Segment Start: Dataset

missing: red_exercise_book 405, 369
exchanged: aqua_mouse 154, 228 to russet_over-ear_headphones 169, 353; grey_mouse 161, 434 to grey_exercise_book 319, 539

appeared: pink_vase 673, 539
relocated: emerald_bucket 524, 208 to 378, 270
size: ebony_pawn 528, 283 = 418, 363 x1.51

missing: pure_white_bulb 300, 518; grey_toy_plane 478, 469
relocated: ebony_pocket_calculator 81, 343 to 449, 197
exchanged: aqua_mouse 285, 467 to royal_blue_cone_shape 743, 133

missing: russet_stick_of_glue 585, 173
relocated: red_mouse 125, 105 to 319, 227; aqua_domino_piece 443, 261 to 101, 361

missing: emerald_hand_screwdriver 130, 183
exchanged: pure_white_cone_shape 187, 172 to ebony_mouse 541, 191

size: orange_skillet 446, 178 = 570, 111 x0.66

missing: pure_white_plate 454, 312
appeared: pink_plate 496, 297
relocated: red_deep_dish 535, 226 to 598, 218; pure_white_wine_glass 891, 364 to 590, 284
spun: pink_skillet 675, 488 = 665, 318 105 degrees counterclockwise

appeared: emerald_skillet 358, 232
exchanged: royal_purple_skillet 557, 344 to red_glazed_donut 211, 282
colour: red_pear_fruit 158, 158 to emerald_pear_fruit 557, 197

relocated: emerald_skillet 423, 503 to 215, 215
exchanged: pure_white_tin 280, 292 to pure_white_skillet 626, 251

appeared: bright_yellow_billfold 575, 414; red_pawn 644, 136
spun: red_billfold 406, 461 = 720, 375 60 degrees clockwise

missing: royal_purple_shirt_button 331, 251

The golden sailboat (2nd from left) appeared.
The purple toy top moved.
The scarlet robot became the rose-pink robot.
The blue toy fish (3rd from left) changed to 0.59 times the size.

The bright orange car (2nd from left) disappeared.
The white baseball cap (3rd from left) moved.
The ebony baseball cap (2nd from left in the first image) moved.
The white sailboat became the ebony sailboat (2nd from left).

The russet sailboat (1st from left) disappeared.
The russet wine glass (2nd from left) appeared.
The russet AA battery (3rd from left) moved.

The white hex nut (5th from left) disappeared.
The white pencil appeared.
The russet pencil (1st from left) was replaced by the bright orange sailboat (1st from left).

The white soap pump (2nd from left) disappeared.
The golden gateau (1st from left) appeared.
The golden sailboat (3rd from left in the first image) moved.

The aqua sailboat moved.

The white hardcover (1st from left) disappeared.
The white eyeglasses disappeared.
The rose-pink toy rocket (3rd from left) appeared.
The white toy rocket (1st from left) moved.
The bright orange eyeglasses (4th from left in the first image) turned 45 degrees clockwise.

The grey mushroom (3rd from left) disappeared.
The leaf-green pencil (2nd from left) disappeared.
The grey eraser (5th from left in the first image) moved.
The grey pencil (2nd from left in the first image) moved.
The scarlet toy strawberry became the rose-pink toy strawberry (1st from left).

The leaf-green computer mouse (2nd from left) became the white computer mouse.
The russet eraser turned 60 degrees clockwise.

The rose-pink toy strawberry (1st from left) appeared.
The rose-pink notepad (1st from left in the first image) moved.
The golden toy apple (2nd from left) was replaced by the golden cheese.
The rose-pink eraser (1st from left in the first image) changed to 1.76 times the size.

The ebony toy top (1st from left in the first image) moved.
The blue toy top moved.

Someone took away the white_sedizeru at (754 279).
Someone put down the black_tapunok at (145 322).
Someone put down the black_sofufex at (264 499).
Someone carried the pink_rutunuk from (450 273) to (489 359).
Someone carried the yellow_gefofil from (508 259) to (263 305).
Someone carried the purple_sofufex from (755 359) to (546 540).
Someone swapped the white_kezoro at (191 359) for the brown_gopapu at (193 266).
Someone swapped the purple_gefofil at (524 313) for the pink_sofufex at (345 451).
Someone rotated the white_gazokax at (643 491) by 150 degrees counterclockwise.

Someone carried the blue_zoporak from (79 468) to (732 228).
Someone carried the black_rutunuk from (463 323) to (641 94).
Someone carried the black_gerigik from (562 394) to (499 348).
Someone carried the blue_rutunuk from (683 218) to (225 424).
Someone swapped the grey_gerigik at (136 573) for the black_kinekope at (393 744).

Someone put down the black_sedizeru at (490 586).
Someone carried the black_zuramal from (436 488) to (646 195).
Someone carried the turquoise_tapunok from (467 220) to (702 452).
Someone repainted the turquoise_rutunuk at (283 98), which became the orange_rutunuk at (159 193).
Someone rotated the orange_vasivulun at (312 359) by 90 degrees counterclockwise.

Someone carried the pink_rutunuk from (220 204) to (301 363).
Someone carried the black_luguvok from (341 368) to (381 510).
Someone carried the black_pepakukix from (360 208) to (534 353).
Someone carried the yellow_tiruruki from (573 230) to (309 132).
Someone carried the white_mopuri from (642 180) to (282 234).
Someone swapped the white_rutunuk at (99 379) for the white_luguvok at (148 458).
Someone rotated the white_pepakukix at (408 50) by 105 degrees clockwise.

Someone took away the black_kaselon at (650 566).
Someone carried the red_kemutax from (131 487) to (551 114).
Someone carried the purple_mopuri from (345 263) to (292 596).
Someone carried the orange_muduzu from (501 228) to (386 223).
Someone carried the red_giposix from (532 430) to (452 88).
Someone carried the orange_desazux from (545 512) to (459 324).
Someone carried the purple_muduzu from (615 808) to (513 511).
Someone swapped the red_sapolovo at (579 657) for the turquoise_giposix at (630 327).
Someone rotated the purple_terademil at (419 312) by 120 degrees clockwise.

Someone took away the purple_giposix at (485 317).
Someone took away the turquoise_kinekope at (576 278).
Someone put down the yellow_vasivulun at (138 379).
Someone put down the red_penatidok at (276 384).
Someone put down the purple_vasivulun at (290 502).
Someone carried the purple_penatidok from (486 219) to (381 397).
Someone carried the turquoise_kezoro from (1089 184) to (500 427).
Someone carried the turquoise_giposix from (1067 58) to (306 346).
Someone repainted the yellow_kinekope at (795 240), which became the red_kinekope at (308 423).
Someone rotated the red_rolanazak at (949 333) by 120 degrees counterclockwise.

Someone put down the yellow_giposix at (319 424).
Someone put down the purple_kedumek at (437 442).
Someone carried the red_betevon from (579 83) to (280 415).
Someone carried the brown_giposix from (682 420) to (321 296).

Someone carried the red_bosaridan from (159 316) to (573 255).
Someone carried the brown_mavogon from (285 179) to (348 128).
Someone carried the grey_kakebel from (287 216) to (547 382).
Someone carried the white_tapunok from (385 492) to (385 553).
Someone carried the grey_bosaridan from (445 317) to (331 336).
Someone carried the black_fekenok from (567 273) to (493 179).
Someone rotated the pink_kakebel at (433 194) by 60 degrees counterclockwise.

Segment End: Dataset

▶ _Your objective_: Can you repeat, word for word, every line above from the one containing "The golden sailboat (2nd from left) appeared." down to the one containing "The scarlet robot became the rose-pink robot.", including both?

▶ _Your solution_:
The golden sailboat (2nd from left) appeared.
The purple toy top moved.
The scarlet robot became the rose-pink robot.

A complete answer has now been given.